If a line in the records below holds the string "orange", count it, and state only the final count.

[[ THE INPUT open ]]

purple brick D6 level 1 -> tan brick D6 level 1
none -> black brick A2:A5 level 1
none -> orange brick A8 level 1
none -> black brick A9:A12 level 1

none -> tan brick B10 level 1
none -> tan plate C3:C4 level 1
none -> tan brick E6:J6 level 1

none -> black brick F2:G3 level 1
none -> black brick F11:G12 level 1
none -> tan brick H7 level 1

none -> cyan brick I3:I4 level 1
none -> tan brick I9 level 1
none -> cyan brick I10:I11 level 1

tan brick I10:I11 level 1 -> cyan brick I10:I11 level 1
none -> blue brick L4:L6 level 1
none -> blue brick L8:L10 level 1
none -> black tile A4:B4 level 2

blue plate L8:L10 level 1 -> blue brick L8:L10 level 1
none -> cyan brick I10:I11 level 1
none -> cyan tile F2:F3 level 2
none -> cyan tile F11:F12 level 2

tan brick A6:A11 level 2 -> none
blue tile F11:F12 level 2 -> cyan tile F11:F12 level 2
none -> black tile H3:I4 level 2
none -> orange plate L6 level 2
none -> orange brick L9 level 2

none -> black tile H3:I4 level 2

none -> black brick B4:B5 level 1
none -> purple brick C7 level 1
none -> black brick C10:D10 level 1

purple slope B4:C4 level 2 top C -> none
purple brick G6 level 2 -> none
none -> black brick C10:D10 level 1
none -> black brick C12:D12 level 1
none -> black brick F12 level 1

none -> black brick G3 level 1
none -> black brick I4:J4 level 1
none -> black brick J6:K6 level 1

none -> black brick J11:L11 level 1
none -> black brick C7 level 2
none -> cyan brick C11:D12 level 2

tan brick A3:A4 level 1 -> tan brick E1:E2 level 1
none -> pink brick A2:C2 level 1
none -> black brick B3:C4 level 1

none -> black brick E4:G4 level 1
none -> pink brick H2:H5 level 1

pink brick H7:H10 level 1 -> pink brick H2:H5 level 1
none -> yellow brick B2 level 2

[[ THE INPUT closed ]]

▶ _TASK RESULT_
3